--- START ---

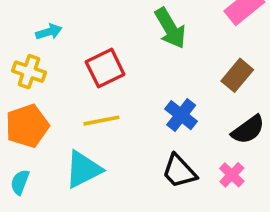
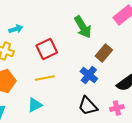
brown rectangle: (237, 75) -> (104, 53), moved
cyan triangle: (83, 169) -> (35, 105), size x0.7
pink cross: (232, 175) -> (117, 108), turned 32

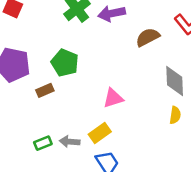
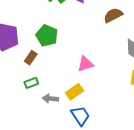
brown rectangle: (45, 90) -> (31, 58), turned -32
green rectangle: (43, 143) -> (31, 83), moved

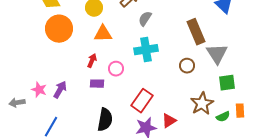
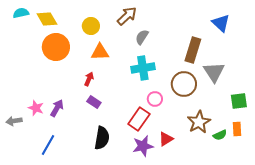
brown rectangle: (196, 32) -> (193, 50), turned 40
brown circle: (187, 66) -> (184, 84), size x1.6
pink circle: (116, 69) -> (155, 99), moved
green square: (227, 83) -> (239, 101), moved
purple rectangle: (97, 84) -> (94, 102), turned 32

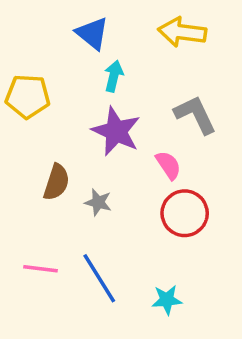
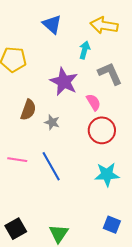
cyan arrow: (114, 76) -> (85, 50), moved
cyan star: (167, 300) -> (107, 175), moved, size x1.4

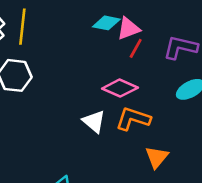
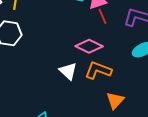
red line: (136, 48) -> (102, 16), turned -56

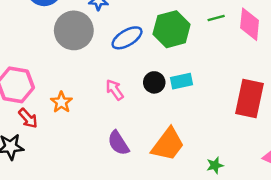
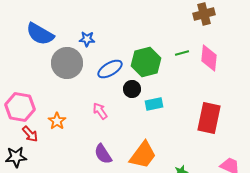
black circle: (154, 82) -> (132, 89), moved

--- END ---

Copy only this, please: the line with "cyan star: (167, 300)" and every line after it through the end of the data, with no pictures.

(PROBLEM SOLUTION):
cyan star: (167, 300) -> (107, 175), moved, size x1.4

red line: (136, 48) -> (102, 16), turned -56

black circle: (154, 82) -> (132, 89), moved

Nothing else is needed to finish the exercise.